Task instructions: In the records below, the line with "red brick E13:F13" opens the range and the line with "red brick H14" closes it; print that range exactly and nothing else.

Provided information:

* * * *

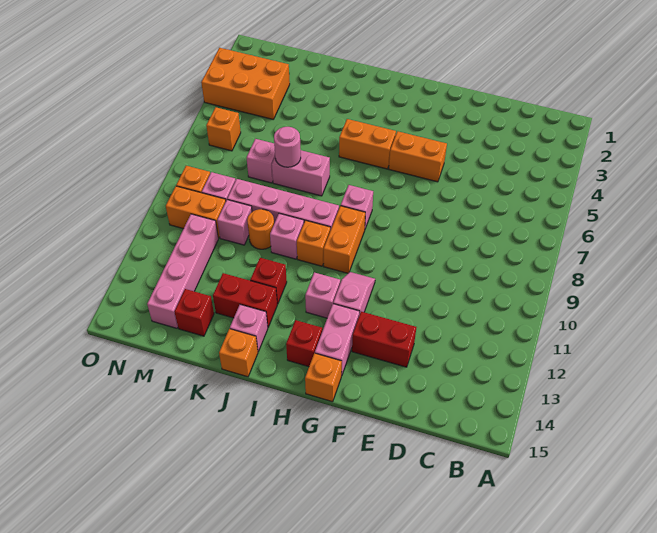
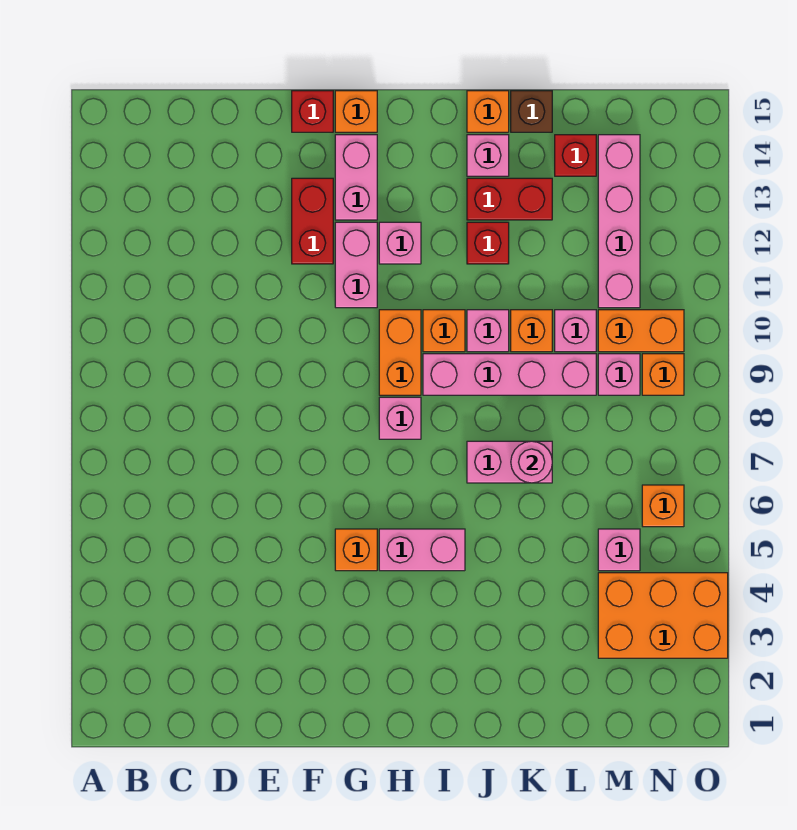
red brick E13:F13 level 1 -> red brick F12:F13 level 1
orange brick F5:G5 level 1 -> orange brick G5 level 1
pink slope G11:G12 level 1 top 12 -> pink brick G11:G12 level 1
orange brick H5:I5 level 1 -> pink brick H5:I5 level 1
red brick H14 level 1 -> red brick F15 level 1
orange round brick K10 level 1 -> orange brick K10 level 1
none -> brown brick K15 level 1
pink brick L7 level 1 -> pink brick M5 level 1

* * * *

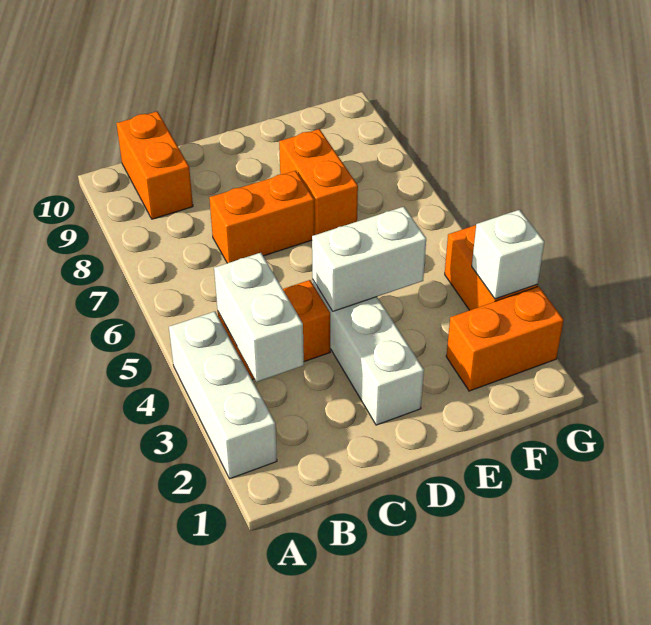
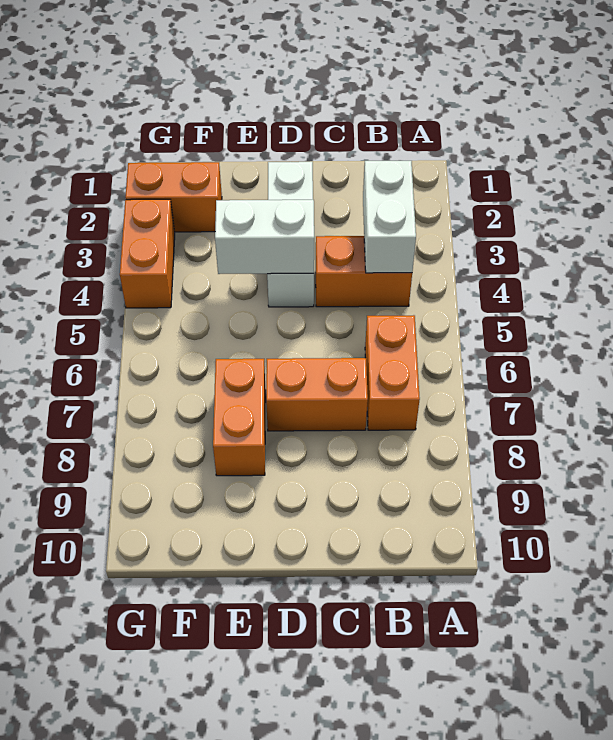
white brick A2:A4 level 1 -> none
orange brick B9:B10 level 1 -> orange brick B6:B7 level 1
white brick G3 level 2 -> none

* * * *

Solution for this exercise:
red brick E13:F13 level 1 -> red brick F12:F13 level 1
orange brick F5:G5 level 1 -> orange brick G5 level 1
pink slope G11:G12 level 1 top 12 -> pink brick G11:G12 level 1
orange brick H5:I5 level 1 -> pink brick H5:I5 level 1
red brick H14 level 1 -> red brick F15 level 1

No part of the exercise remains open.